* WHAT TO PRODUCE *
Leaving out the pictures, please reproduce exactly and only the lines from the one that contains "R104: 1.5k (GND, SIG6) -> 13k (GND, SIG6)" through the last line below.

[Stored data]
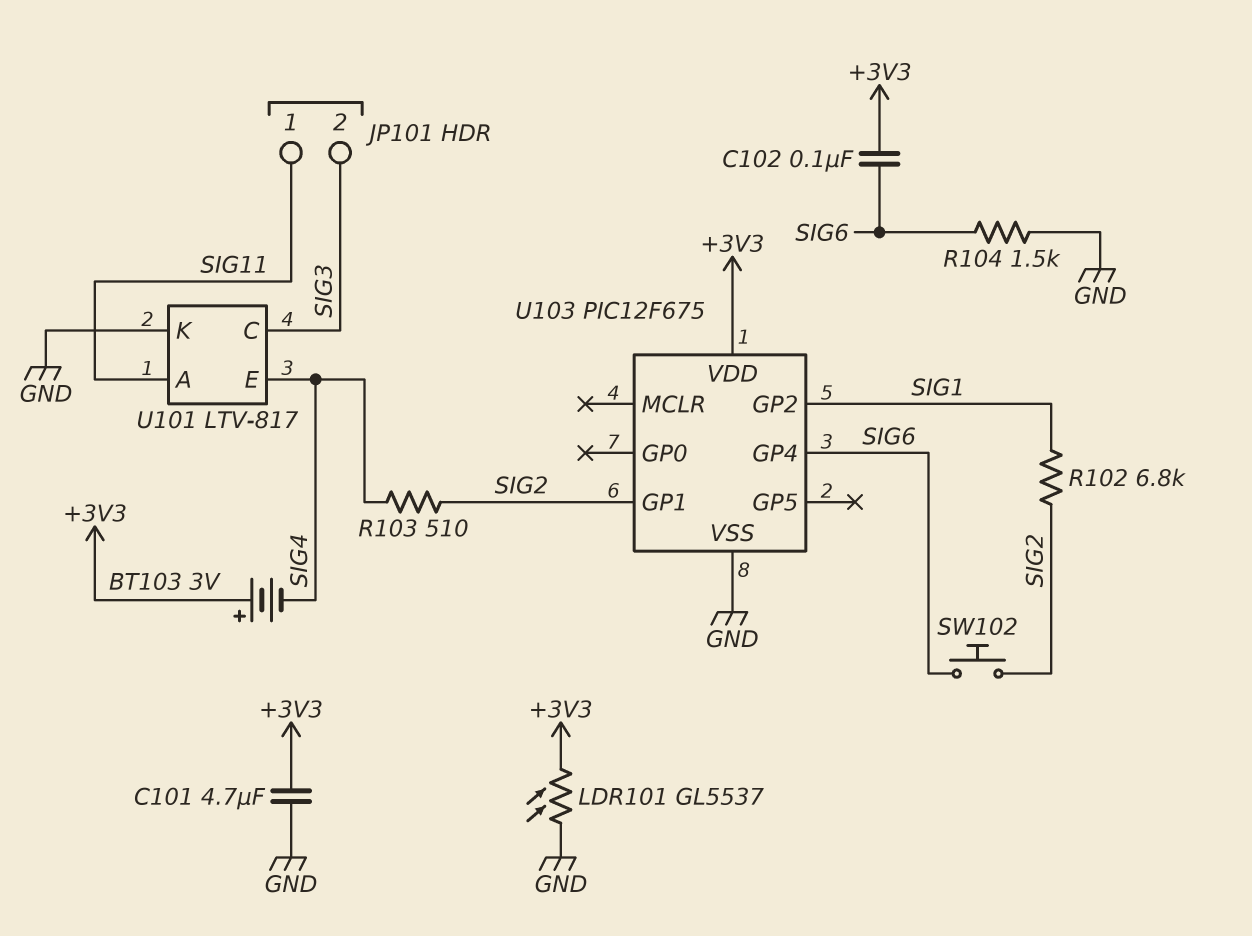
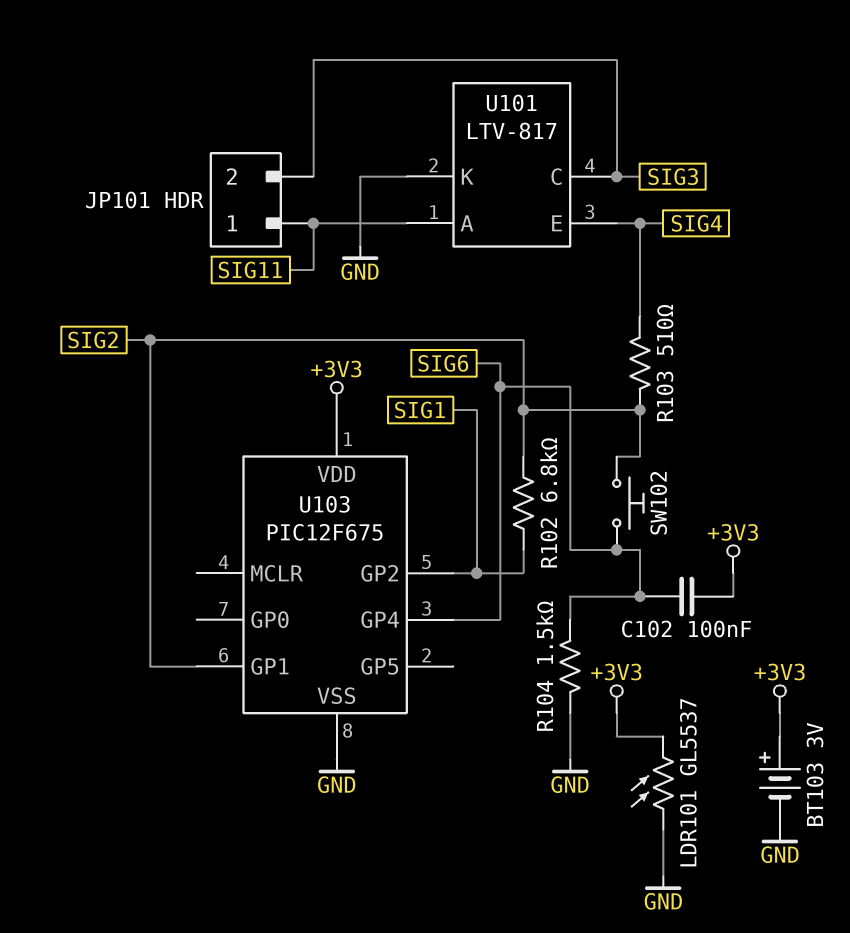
BT103: 3V (plus +3V3, minus SIG4) -> 3V (plus +3V3, minus GND)
C101: 4.7uF (+3V3, GND) -> none

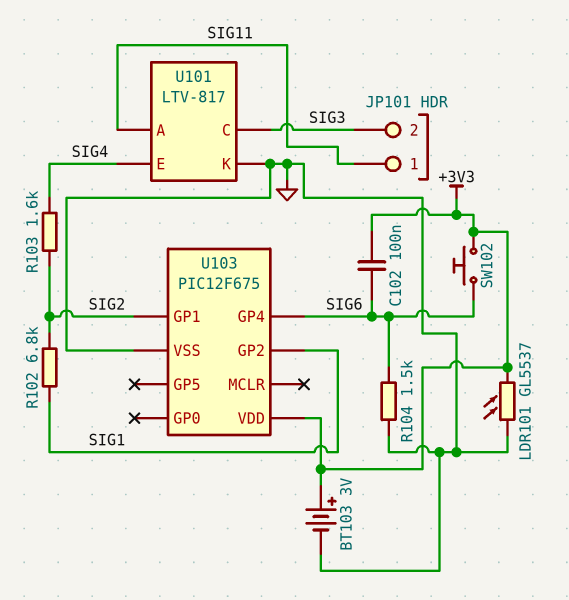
R103: 510 (SIG2, SIG4) -> 1.6k (SIG2, SIG4)
SW102: button (SIG2, SIG6) -> button (+3V3, SIG6)

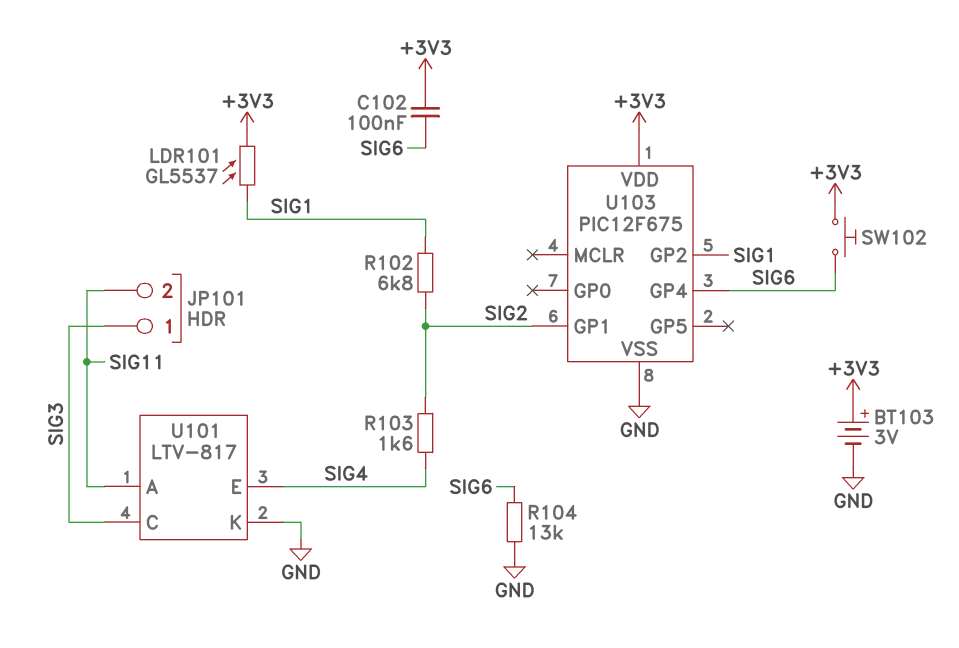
JP101 pin 1: SIG11 -> SIG3
JP101 pin 2: SIG3 -> SIG11
LDR101: GL5537 (+3V3, GND) -> GL5537 (+3V3, SIG1)
R104: 1.5k (GND, SIG6) -> 13k (GND, SIG6)

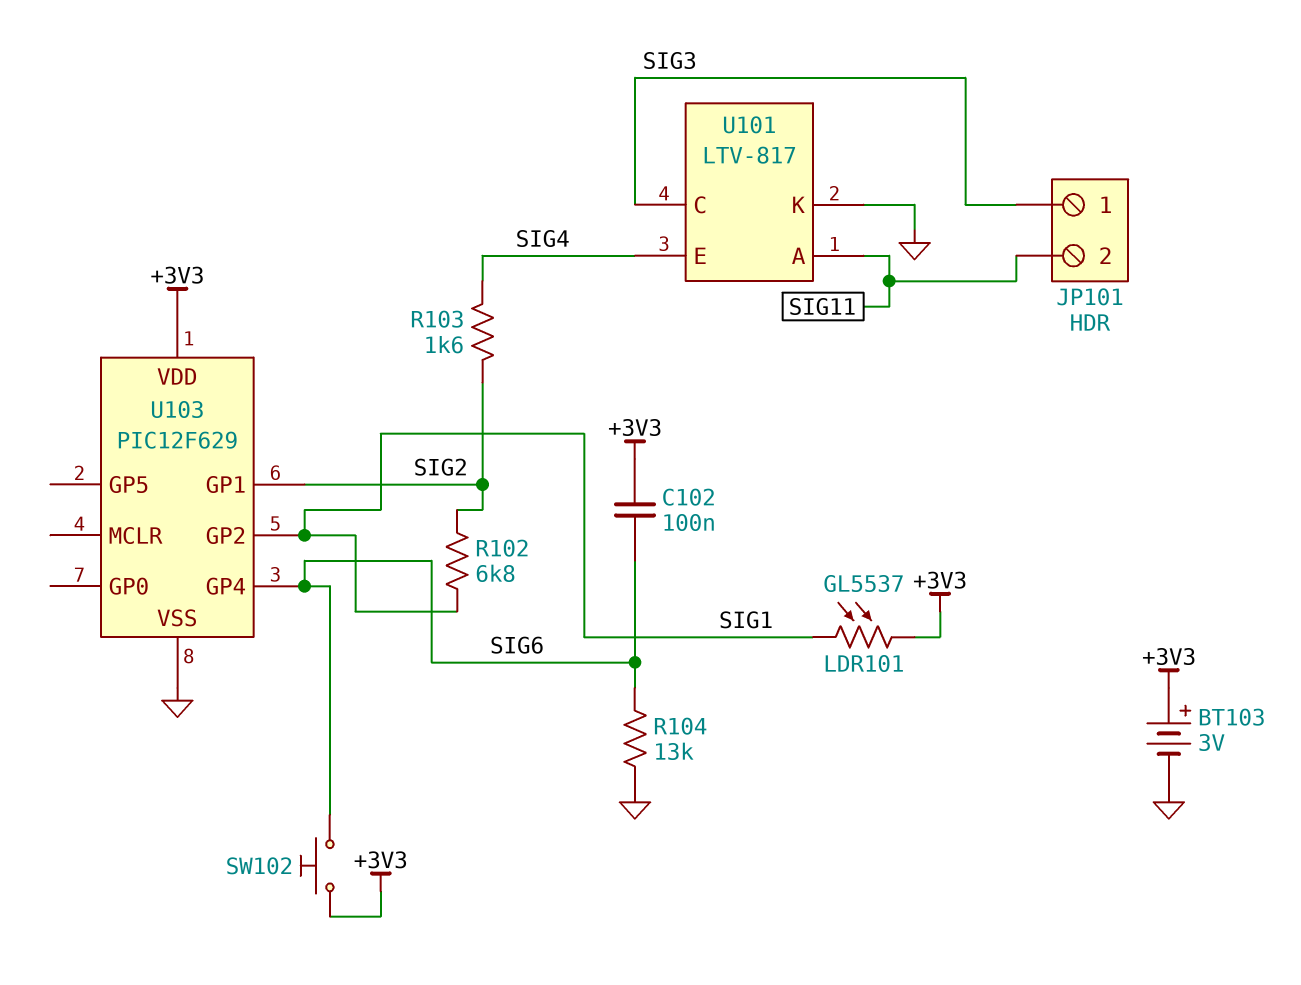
U103: PIC12F675 -> PIC12F629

* WRITTEN ANSWER *
R104: 1.5k (GND, SIG6) -> 13k (GND, SIG6)

U103: PIC12F675 -> PIC12F629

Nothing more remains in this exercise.